| Task data |

☆ ☆ ☆

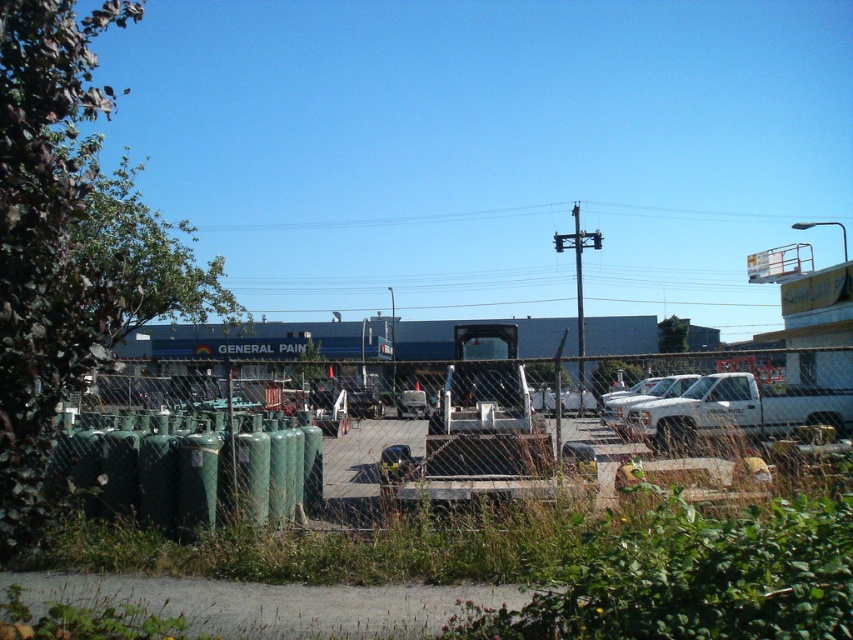
Consider the image. You are a delivery driver who needs to park your truck in the parking lot. You see the green matte cylinders at lower left and the white matte truck at right. Which object is bigger in size?

The green matte cylinders at lower left is larger in size than the white matte truck at right, so the green matte cylinders at lower left is bigger.

You are a delivery driver who needs to park your truck in a spot that is not occupied. The white matte truck at right is already parked. Based on the scene, where should you park your truck?

The white matte truck at right is located at point [735,412]. Since there are other vehicles parked in the lot, you should look for an empty spot away from the white matte truck at right, possibly near the flatbed trailer or another unoccupied area in the paved parking area.

You are standing at the center of the industrial area and want to locate the green matte cylinders at lower left. According to the coordinates provided, where should you look to find them?

The green matte cylinders at lower left are located at point (581,429).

☆ ☆ ☆

| Set exercise |
Lay out all of the lines above as a numbered list, omitting the blank lines and leaving the picture out.

| Solution below |
1. Consider the image. You are a delivery driver who needs to park your truck in the parking lot. You see the green matte cylinders at lower left and the white matte truck at right. Which object is bigger in size?
2. The green matte cylinders at lower left is larger in size than the white matte truck at right, so the green matte cylinders at lower left is bigger.
3. You are a delivery driver who needs to park your truck in a spot that is not occupied. The white matte truck at right is already parked. Based on the scene, where should you park your truck?
4. The white matte truck at right is located at point [735,412]. Since there are other vehicles parked in the lot, you should look for an empty spot away from the white matte truck at right, possibly near the flatbed trailer or another unoccupied area in the paved parking area.
5. You are standing at the center of the industrial area and want to locate the green matte cylinders at lower left. According to the coordinates provided, where should you look to find them?
6. The green matte cylinders at lower left are located at point (581,429).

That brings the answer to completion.